* [The task] Copy every line of the records below word for word, leaving out the pictures.

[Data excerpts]
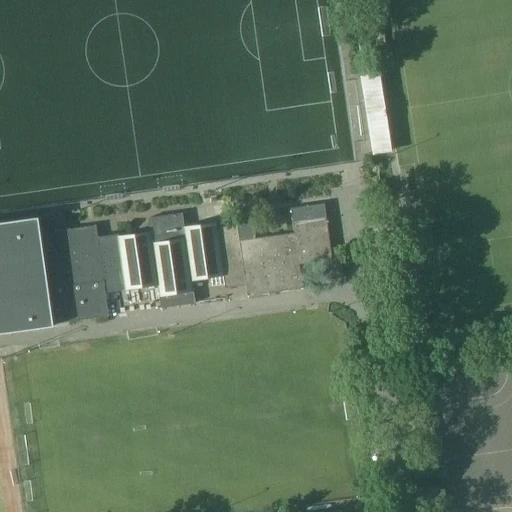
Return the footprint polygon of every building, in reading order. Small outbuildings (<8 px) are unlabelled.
[(360,75),(372,155),(391,153),(380,73),(360,75)] [(324,203),(290,207),(292,221),(326,216),(324,203)] [(386,213),(388,221),(396,219),(394,211),(386,213)] [(223,276),(224,288),(245,285),(247,296),(303,289),(300,265),(332,260),(326,216),(292,221),(294,233),(255,238),(253,217),(236,220),(237,224),(218,227),(217,222),(183,227),(181,212),(148,217),(150,232),(117,236),(117,234),(98,237),(96,225),(40,233),(48,289),(104,281),(106,291),(125,289),(126,290),(158,286),(161,308),(195,304),(192,281),(223,276)] [(109,316),(106,291),(104,281),(48,289),(40,233),(38,218),(0,223),(0,333),(53,326),(53,323),(109,316)]
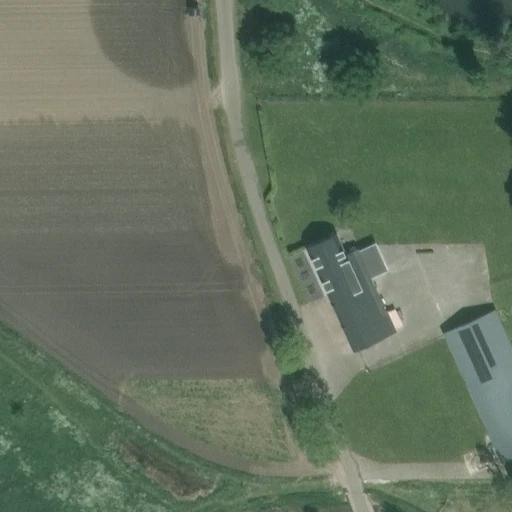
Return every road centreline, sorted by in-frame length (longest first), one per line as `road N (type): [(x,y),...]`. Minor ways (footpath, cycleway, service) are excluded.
road 1 (unclassified): [(363,511),(231,88),(225,0)]
road 2 (track): [(448,500),(241,487)]
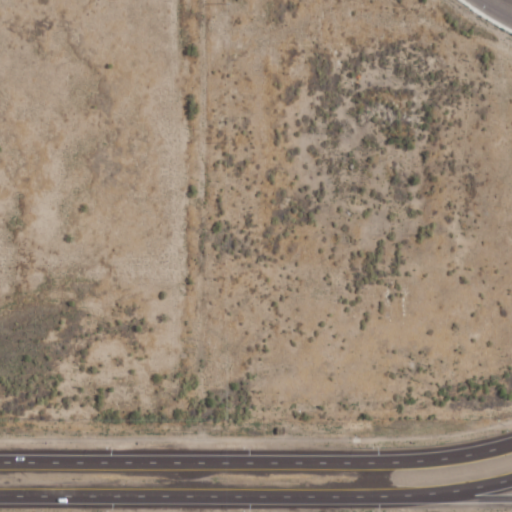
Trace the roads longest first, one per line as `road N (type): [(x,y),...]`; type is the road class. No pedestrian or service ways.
road 1 (primary): [(351,463),(0,461)]
road 2 (primary): [(0,496),(348,497)]
road 3 (primary): [(348,497),(511,478)]
road 4 (primary): [(348,497),(511,497)]
road 5 (primary): [(511,442),(351,463)]
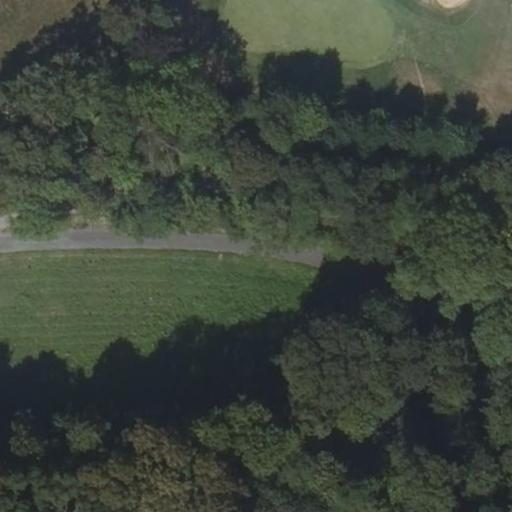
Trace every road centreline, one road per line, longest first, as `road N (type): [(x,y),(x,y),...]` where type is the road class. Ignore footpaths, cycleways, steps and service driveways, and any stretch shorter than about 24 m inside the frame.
road 1 (unclassified): [(511,363),(461,325),(321,267),(209,244),(0,238)]
road 2 (track): [(0,234),(212,192),(381,173),(511,175)]
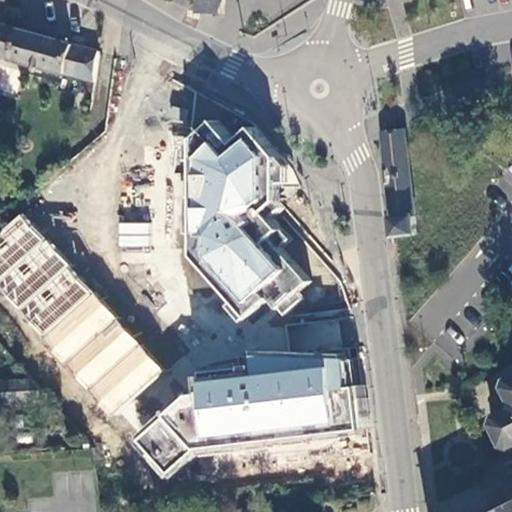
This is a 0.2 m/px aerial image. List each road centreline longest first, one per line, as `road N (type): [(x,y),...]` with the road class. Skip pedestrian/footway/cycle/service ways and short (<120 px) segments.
road 1 (tertiary): [(337,110),(372,229),(406,511)]
road 2 (tertiary): [(291,89),(105,0)]
road 3 (residential): [(511,25),(342,80)]
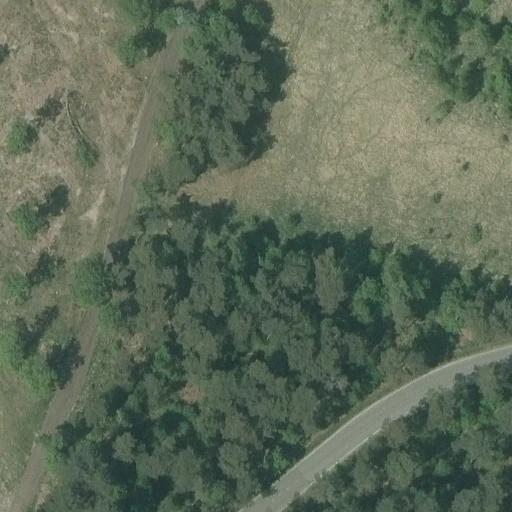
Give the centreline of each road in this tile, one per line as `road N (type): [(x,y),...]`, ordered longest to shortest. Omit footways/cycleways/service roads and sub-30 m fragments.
road 1 (track): [(190,0),(107,287),(15,511)]
road 2 (unclassified): [(260,511),(406,402),(511,362)]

* [Correct answer]
Return the footprint polygon of every building, in reading order. Small outbuildings (<8 px) are unlabelled.
[(360,75),(372,155),(391,153),(380,73),(360,75)] [(324,203),(290,207),(292,221),(326,216),(324,203)] [(386,213),(388,221),(396,219),(394,211),(386,213)] [(223,276),(224,288),(245,285),(247,296),(303,289),(300,265),(332,260),(326,216),(292,221),(294,233),(255,238),(253,217),(236,220),(237,224),(218,227),(217,222),(183,227),(181,212),(148,217),(150,232),(117,236),(117,234),(98,237),(96,225),(40,233),(48,289),(104,281),(106,291),(125,289),(126,290),(158,286),(161,308),(195,304),(192,281),(223,276)] [(109,316),(106,291),(104,281),(48,289),(40,233),(38,218),(0,223),(0,333),(53,326),(53,323),(109,316)]
Return every road centreline, sorted by in-frame length (longest first), one per line as `road N (type): [(x,y),...]`. Minor ways (footpath, cycleway, service) are excluded.
road 1 (unclassified): [(363,511),(231,88),(225,0)]
road 2 (track): [(448,500),(241,487)]
Trace the roads longest first, one per line as `road N (type): [(x,y),...]`; type is the road class. No pedestrian or service ways.
road 1 (primary): [(351,463),(0,461)]
road 2 (primary): [(0,496),(348,497)]
road 3 (primary): [(348,497),(511,478)]
road 4 (primary): [(348,497),(511,497)]
road 5 (primary): [(511,442),(351,463)]
Trace every road centreline, one road per line, longest first, as `road N (type): [(x,y),(x,y),...]` where type is the road class. Ignore footpaths, cycleways, steps and service driveways, and any stretch shorter than about 24 m inside the frame.
road 1 (unclassified): [(511,363),(461,325),(321,267),(209,244),(0,238)]
road 2 (track): [(0,234),(212,192),(381,173),(511,175)]
This is a 0.2 m/px aerial image. List each road centreline longest first, one per line, as `road N (type): [(x,y),...]` with the road class. Skip pedestrian/footway/cycle/service ways and short (<120 px) segments.
road 1 (tertiary): [(337,110),(372,229),(406,511)]
road 2 (tertiary): [(291,89),(105,0)]
road 3 (residential): [(511,25),(342,80)]
Give the centreline of each road in this tile, one per line as `road N (type): [(x,y),...]`, ordered longest to shortest. Omit footways/cycleways/service roads and sub-30 m fragments.
road 1 (track): [(190,0),(107,287),(15,511)]
road 2 (unclassified): [(260,511),(406,402),(511,362)]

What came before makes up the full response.